** Records to use follows **

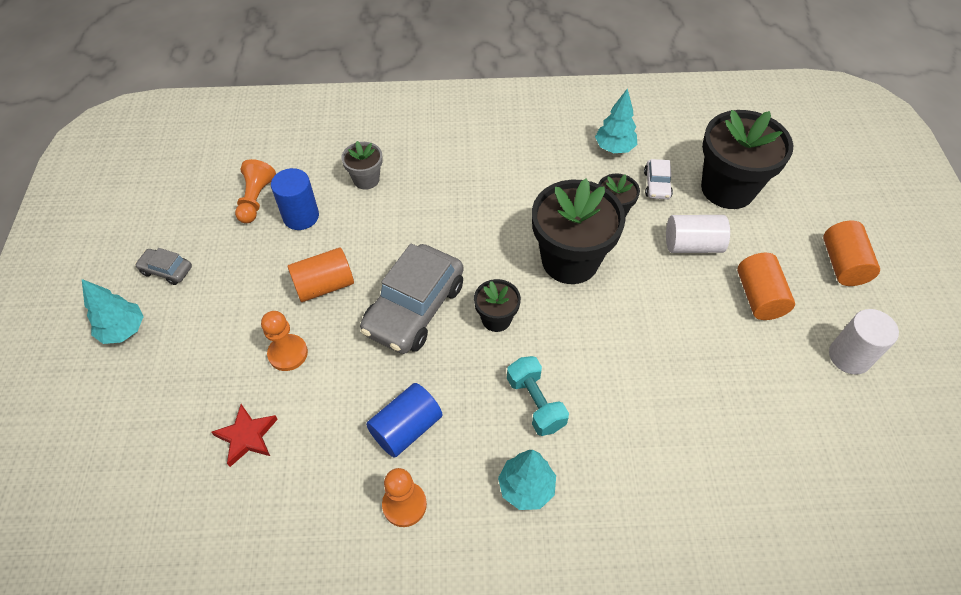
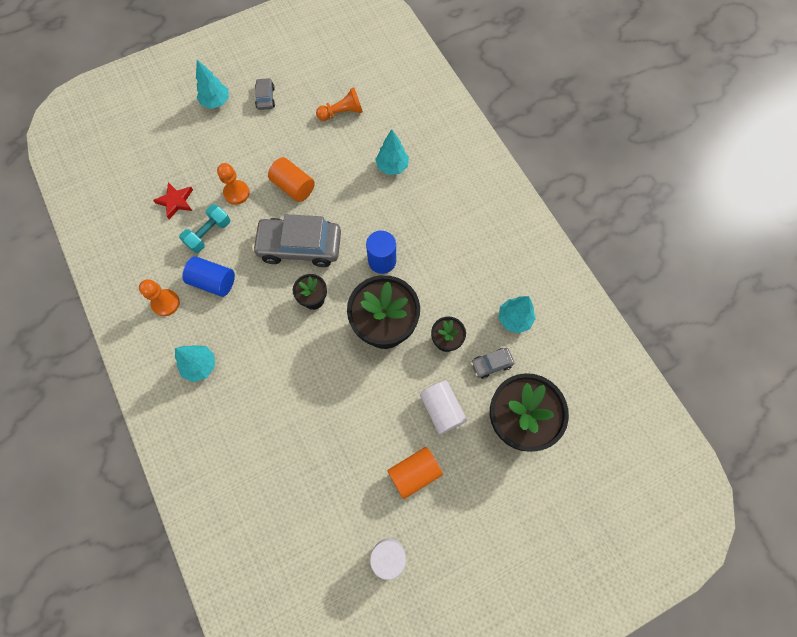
camera: 65 degrees right, 15 degrees up
(301, 216) = (341, 145): blue cylinder -> blue cylinder (382, 261)
(366, 179) = (392, 166): grey flower pot -> turquoise tree
(535, 403) = (260, 349): turquoise dumbbell -> turquoise dumbbell (209, 234)
(657, 185) = (491, 364): white car -> grey car
(842, 264) = (479, 533): orange cylinder -> none

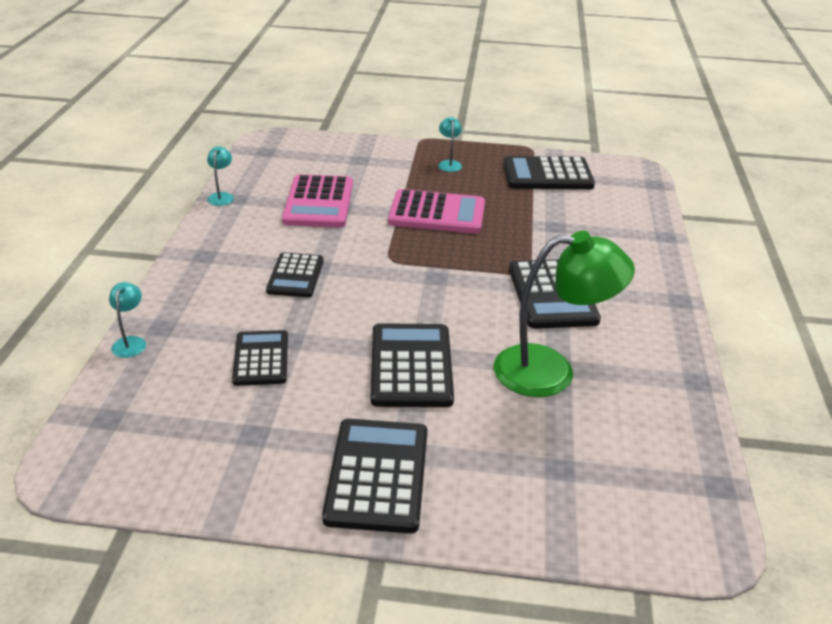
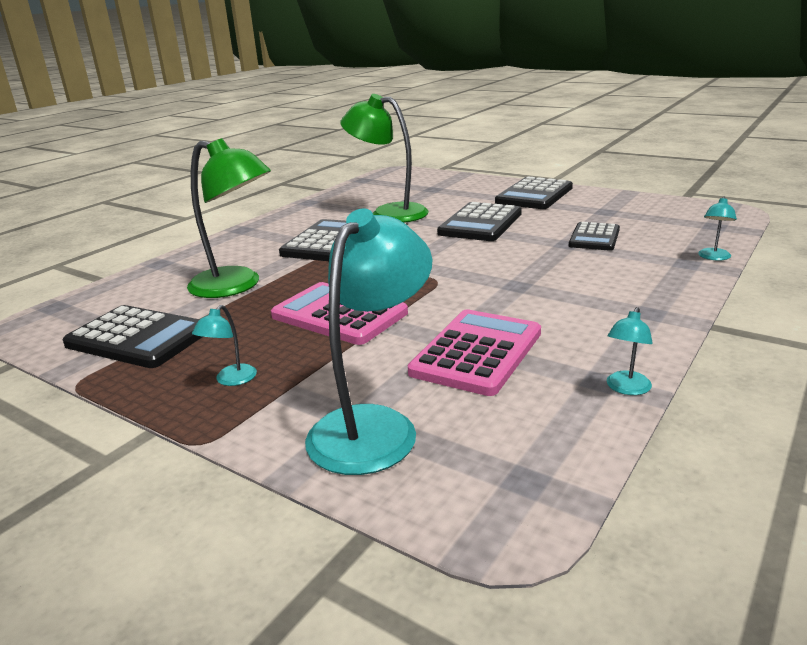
camera: 150 degrees left, 10 degrees down
(295, 276) = (545, 281): black calculator -> none
(348, 158) = (374, 426): none -> turquoise lamp
(553, 224) = (236, 286): none -> green lamp

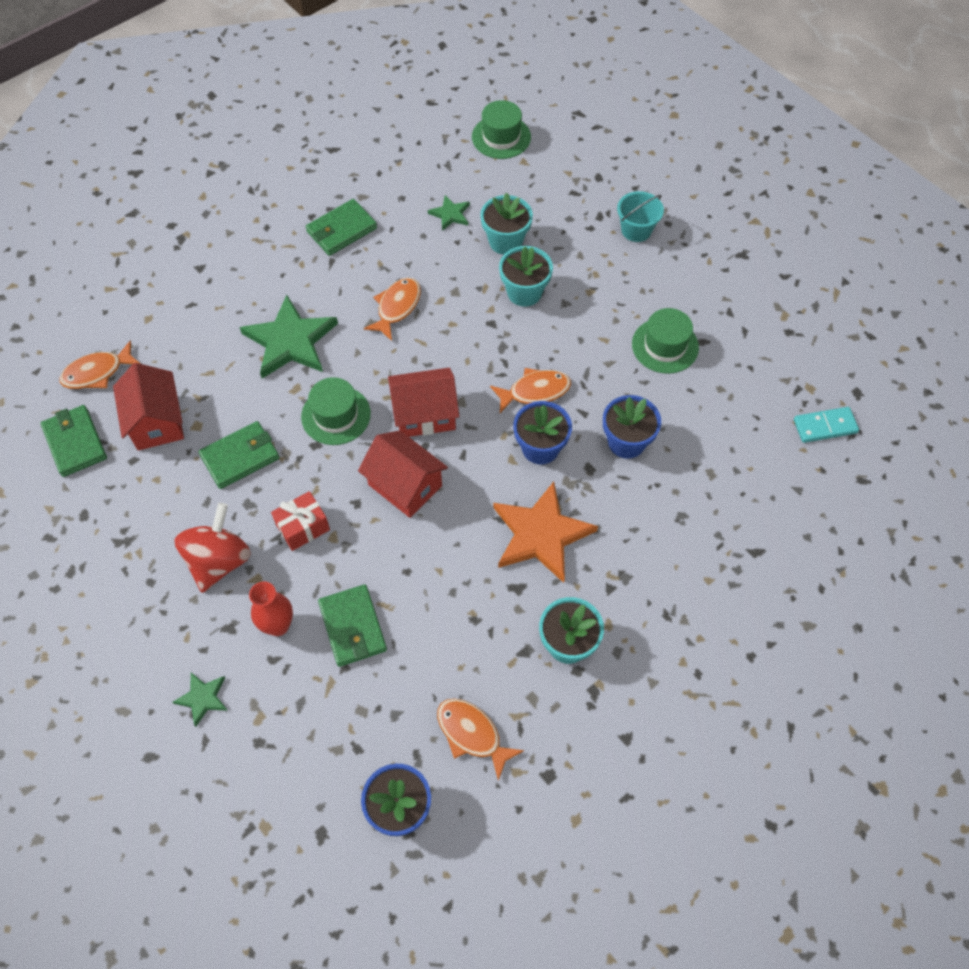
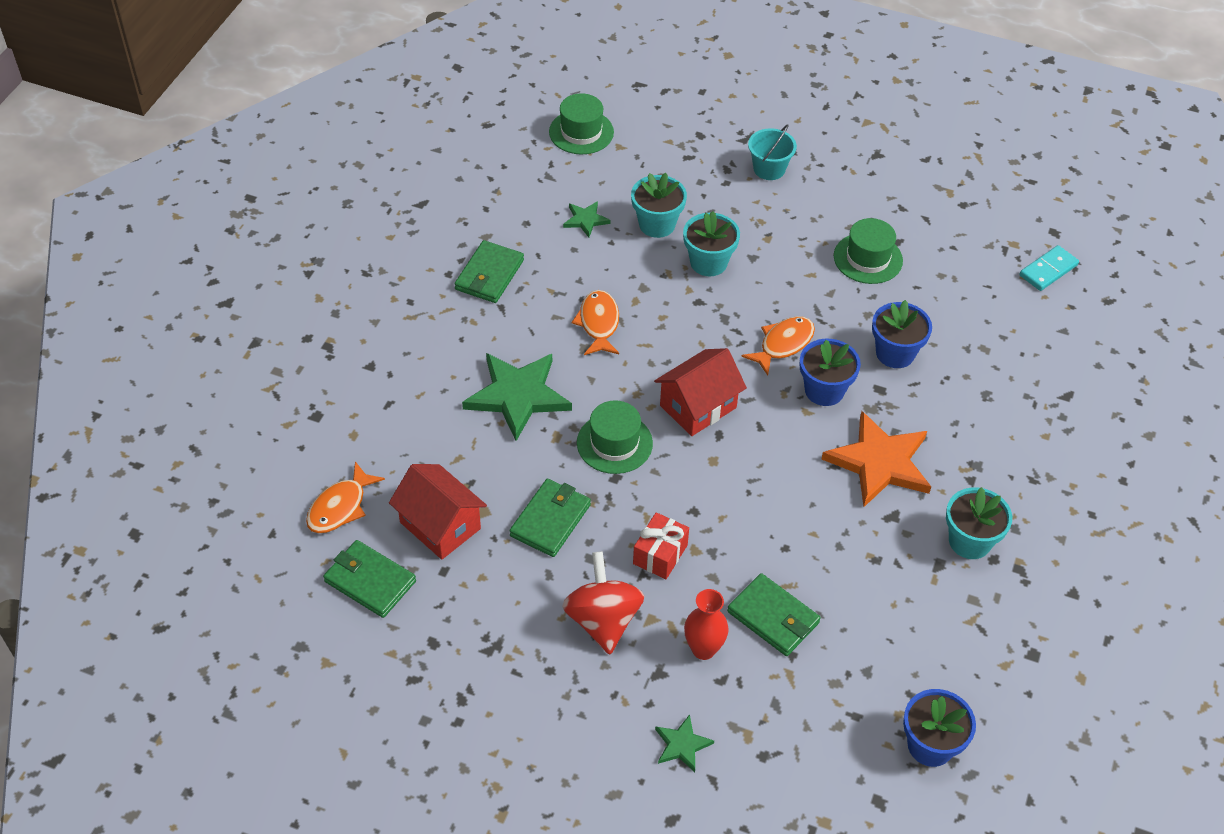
camera: 30 degrees left, 10 degrees down
(405, 485) = (727, 475): red house -> none
(472, 734) = (945, 654): orange fish -> none

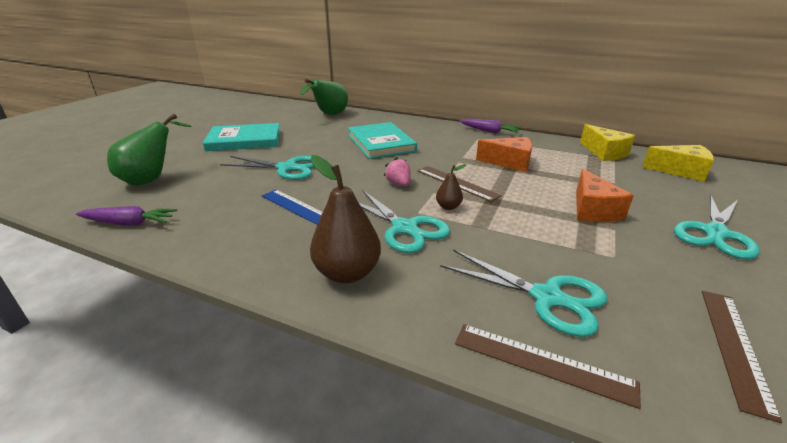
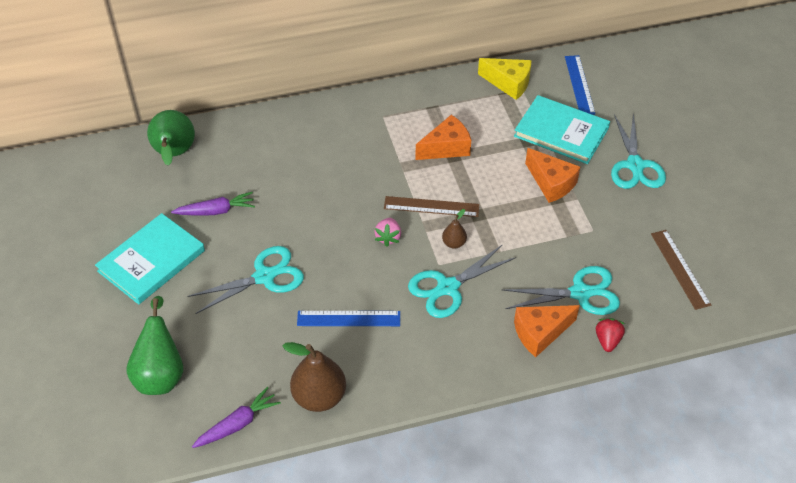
camera: 40 degrees left, 20 degrees up
(347, 273) = (456, 353): brown pear -> brown pear (319, 397)
(381, 143) = (301, 181): turquoise book -> turquoise book (561, 132)
(399, 184) = (388, 237): pink strawberry -> pink strawberry turned 105 degrees counterclockwise
(405, 228) = (447, 288): turquoise scissors -> turquoise scissors turned 135 degrees clockwise
(456, 306) = (540, 333): none -> orange cheese
(489, 131) = (382, 96): purple carrot -> purple carrot (216, 211)
(542, 362) = (607, 340): brown ruler -> red strawberry
(680, 171) = (579, 85): yellow cheese -> blue ruler

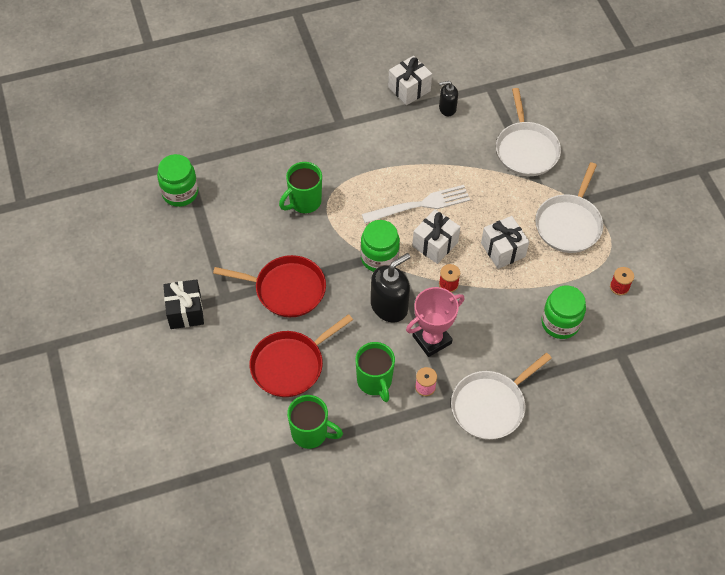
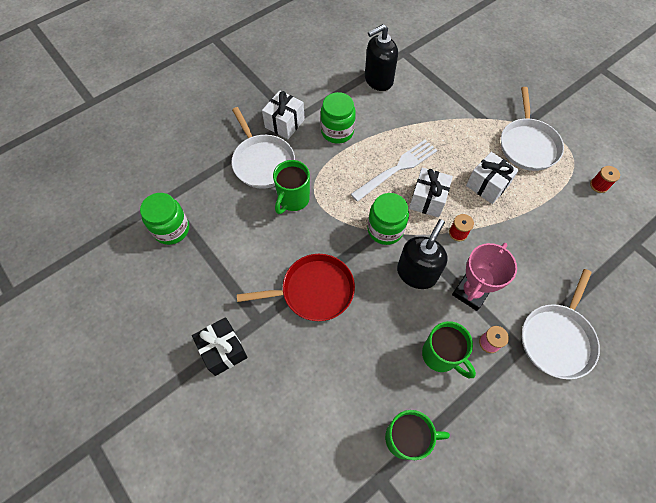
camera: 20 degrees left, 5 degrees up
(290, 365) = (352, 369): red pan -> none
(409, 89) = (339, 73): white gift -> white gift (284, 123)
(447, 108) = (378, 80): black soap dispenser -> black soap dispenser, size x1.74
(526, 149) = (459, 94): white pan -> white pan (262, 162)
(560, 323) = (570, 235): green jar -> green jar (337, 131)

** End of Records to use **

§ The task: With the images excluded, reproduce the data above precisely as written.

§ Answer section:
camera: 65 degrees right, 15 degrees up
(301, 216) = (341, 145): blue cylinder -> blue cylinder (382, 261)
(366, 179) = (392, 166): grey flower pot -> turquoise tree
(535, 403) = (260, 349): turquoise dumbbell -> turquoise dumbbell (209, 234)
(657, 185) = (491, 364): white car -> grey car
(842, 264) = (479, 533): orange cylinder -> none

camera: 150 degrees left, 10 degrees down
(295, 276) = (545, 281): black calculator -> none
(348, 158) = (374, 426): none -> turquoise lamp
(553, 224) = (236, 286): none -> green lamp

camera: 30 degrees left, 10 degrees down
(405, 485) = (727, 475): red house -> none
(472, 734) = (945, 654): orange fish -> none

camera: 40 degrees left, 20 degrees up
(347, 273) = (456, 353): brown pear -> brown pear (319, 397)
(381, 143) = (301, 181): turquoise book -> turquoise book (561, 132)
(399, 184) = (388, 237): pink strawberry -> pink strawberry turned 105 degrees counterclockwise
(405, 228) = (447, 288): turquoise scissors -> turquoise scissors turned 135 degrees clockwise
(456, 306) = (540, 333): none -> orange cheese
(489, 131) = (382, 96): purple carrot -> purple carrot (216, 211)
(542, 362) = (607, 340): brown ruler -> red strawberry
(680, 171) = (579, 85): yellow cheese -> blue ruler

camera: 20 degrees left, 5 degrees up
(290, 365) = (352, 369): red pan -> none
(409, 89) = (339, 73): white gift -> white gift (284, 123)
(447, 108) = (378, 80): black soap dispenser -> black soap dispenser, size x1.74
(526, 149) = (459, 94): white pan -> white pan (262, 162)
(560, 323) = (570, 235): green jar -> green jar (337, 131)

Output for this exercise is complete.